**EXERCISE**
What do the lines say from the start of the entries through the one containing "(467, 498) = (136, 191): grey"? Repeat them exactly.

**SOURCE MATERIAL**
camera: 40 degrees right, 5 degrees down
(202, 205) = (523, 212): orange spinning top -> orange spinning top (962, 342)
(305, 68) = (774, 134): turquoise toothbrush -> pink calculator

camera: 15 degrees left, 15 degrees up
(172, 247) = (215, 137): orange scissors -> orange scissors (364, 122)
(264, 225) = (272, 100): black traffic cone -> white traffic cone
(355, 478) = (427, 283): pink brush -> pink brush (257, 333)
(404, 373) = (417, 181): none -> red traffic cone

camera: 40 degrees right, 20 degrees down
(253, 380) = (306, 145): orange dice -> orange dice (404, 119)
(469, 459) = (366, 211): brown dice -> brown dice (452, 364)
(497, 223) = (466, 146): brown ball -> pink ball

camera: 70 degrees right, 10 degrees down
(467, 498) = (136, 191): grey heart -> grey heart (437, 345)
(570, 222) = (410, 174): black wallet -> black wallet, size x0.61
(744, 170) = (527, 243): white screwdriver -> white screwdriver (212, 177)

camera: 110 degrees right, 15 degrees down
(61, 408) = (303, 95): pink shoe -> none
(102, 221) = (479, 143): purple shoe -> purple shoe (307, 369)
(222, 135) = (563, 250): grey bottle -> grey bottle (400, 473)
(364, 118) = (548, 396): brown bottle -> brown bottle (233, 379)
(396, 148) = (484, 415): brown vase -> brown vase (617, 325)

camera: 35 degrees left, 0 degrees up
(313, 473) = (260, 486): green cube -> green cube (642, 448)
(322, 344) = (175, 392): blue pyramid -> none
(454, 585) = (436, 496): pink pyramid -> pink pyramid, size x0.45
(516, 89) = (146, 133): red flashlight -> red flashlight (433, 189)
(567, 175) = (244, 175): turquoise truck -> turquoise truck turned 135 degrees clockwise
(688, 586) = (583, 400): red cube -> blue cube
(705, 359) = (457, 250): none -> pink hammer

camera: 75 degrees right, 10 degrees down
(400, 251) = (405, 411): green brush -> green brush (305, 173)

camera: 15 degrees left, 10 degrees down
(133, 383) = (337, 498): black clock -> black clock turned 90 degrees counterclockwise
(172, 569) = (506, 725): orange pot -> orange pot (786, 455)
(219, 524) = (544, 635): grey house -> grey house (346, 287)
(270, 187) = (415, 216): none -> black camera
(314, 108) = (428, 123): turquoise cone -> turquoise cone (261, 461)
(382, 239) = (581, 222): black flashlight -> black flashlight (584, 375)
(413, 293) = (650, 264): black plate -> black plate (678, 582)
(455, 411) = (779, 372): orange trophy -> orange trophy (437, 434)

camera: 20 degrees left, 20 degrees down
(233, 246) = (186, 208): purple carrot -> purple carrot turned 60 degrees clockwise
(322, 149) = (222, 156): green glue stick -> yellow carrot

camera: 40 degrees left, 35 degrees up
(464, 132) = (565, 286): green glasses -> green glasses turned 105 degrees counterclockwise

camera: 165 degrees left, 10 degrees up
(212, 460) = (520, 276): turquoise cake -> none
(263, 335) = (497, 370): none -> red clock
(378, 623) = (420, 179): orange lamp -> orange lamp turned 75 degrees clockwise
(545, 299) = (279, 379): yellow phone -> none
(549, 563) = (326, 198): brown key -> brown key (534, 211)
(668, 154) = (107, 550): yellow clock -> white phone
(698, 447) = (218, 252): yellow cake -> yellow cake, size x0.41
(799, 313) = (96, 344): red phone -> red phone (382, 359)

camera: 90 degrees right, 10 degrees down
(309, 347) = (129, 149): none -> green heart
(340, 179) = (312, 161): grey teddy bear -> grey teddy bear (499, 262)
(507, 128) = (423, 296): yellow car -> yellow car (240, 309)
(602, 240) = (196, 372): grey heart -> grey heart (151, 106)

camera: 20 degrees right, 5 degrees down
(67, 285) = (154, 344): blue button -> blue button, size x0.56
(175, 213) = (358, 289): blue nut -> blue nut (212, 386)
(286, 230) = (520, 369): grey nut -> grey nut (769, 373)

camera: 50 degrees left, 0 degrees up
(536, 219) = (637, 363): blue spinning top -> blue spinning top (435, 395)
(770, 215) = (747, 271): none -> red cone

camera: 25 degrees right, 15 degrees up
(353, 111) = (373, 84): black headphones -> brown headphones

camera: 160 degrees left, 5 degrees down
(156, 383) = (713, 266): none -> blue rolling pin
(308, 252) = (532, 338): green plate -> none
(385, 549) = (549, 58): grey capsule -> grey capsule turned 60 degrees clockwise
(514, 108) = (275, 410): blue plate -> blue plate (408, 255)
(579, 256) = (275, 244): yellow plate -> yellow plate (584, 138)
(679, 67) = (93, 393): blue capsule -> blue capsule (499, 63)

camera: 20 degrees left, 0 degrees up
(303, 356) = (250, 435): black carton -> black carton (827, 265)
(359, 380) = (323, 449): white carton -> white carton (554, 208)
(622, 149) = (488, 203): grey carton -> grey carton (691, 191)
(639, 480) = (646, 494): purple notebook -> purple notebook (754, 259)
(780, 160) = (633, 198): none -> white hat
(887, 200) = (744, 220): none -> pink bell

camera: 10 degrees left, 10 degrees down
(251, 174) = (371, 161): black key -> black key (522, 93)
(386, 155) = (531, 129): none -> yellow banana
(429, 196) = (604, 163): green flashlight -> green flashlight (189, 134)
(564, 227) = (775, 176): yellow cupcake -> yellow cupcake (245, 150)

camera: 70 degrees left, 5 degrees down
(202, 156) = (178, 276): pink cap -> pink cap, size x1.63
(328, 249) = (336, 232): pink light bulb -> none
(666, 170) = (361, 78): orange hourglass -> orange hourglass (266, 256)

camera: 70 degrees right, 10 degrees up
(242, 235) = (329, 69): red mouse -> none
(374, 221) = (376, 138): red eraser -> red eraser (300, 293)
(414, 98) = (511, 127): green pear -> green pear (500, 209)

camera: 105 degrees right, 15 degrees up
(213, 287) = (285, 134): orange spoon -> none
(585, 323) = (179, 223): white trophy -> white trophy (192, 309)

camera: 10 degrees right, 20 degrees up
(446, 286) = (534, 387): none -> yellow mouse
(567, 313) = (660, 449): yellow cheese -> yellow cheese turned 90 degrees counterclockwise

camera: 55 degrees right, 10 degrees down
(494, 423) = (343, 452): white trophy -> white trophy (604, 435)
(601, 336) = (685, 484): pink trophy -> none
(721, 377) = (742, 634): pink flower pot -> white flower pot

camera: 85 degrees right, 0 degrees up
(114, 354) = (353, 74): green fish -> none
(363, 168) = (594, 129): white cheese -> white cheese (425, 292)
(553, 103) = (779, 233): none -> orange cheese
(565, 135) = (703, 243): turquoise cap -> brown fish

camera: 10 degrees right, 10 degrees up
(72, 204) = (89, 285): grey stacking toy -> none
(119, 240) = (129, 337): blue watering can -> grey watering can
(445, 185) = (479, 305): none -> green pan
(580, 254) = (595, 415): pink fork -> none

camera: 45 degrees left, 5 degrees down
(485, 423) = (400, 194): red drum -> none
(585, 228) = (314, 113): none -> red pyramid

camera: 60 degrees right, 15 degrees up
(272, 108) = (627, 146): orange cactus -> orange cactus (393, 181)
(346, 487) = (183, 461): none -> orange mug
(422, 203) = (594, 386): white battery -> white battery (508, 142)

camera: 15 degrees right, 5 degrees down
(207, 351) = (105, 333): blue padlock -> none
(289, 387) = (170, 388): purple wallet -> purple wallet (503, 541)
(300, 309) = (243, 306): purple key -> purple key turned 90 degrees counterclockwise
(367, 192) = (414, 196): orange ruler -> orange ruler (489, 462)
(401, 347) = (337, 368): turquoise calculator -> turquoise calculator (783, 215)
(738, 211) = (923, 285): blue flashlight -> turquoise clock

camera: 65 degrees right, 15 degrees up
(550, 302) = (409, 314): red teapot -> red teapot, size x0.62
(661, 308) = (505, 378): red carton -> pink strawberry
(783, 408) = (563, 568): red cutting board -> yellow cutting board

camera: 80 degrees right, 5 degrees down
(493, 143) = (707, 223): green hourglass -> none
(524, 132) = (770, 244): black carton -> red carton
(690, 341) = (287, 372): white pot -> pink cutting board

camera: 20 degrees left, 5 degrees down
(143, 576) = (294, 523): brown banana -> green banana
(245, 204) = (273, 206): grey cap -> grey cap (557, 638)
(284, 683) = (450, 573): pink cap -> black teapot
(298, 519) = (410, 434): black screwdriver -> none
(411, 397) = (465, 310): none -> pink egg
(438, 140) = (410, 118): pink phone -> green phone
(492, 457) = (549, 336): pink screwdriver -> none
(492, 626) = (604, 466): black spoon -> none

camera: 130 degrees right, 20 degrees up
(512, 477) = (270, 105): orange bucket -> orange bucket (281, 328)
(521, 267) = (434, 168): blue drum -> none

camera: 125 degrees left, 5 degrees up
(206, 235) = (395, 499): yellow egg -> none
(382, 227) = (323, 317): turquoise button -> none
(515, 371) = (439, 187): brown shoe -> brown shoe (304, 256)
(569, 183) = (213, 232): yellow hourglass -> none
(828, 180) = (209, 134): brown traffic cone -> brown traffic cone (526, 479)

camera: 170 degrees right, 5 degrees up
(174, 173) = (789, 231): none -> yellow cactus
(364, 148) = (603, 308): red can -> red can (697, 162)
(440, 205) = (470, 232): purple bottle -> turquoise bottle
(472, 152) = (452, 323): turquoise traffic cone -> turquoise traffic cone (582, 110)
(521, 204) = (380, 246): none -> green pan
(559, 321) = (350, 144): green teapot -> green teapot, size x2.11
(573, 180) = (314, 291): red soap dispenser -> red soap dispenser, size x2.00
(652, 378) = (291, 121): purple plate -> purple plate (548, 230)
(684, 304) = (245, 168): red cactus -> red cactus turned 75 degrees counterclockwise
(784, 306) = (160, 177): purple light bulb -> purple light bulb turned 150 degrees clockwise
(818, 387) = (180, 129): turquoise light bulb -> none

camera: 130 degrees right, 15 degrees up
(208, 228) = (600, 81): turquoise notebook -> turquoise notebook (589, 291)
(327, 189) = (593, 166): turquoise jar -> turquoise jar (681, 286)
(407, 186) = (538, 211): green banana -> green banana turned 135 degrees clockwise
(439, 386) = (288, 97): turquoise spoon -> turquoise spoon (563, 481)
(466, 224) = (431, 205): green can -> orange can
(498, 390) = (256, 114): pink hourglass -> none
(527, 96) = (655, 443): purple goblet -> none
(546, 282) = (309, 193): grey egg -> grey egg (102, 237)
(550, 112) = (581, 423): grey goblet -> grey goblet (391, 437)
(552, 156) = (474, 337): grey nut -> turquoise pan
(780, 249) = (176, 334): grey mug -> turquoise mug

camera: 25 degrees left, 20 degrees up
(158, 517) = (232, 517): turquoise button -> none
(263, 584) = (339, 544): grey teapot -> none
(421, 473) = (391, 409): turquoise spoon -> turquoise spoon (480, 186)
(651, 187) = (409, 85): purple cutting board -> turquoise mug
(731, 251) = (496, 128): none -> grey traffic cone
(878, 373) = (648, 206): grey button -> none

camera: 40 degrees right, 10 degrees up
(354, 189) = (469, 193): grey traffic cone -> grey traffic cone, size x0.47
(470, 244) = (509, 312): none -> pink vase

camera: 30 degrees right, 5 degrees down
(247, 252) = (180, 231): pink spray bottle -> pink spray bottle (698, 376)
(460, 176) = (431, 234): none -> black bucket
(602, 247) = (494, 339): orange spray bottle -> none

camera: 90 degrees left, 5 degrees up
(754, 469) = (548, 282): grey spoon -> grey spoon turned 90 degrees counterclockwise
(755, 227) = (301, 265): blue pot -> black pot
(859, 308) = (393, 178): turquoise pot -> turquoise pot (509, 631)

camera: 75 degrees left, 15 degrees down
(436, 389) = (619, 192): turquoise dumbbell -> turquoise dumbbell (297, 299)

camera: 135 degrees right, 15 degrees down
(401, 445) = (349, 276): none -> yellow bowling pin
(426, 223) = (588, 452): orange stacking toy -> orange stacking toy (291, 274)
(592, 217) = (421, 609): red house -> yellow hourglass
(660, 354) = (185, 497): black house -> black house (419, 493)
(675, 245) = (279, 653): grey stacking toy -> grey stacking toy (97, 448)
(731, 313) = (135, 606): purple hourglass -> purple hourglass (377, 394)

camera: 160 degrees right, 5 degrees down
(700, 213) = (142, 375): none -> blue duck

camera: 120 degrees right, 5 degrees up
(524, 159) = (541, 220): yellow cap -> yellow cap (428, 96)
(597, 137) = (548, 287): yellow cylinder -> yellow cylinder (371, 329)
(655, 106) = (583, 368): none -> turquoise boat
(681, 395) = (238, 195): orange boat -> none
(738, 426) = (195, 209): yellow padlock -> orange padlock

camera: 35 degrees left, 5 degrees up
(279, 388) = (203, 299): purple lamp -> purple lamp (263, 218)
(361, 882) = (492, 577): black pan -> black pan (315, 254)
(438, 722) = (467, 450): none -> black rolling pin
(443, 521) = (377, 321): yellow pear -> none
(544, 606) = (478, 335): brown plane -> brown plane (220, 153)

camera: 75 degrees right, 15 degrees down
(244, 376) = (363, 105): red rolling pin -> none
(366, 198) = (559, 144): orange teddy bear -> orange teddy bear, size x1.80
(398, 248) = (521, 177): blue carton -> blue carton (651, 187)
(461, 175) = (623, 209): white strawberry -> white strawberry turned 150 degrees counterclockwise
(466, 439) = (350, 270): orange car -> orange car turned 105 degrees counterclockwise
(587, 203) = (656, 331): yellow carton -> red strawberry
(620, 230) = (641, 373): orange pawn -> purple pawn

**RESULT OF THIS TASK**
camera: 40 degrees right, 5 degrees down
(202, 205) = (523, 212): orange spinning top -> orange spinning top (962, 342)
(305, 68) = (774, 134): turquoise toothbrush -> pink calculator

camera: 15 degrees left, 15 degrees up
(172, 247) = (215, 137): orange scissors -> orange scissors (364, 122)
(264, 225) = (272, 100): black traffic cone -> white traffic cone
(355, 478) = (427, 283): pink brush -> pink brush (257, 333)
(404, 373) = (417, 181): none -> red traffic cone

camera: 40 degrees right, 20 degrees down
(253, 380) = (306, 145): orange dice -> orange dice (404, 119)
(469, 459) = (366, 211): brown dice -> brown dice (452, 364)
(497, 223) = (466, 146): brown ball -> pink ball

camera: 70 degrees right, 10 degrees down
(467, 498) = (136, 191): grey heart -> grey heart (437, 345)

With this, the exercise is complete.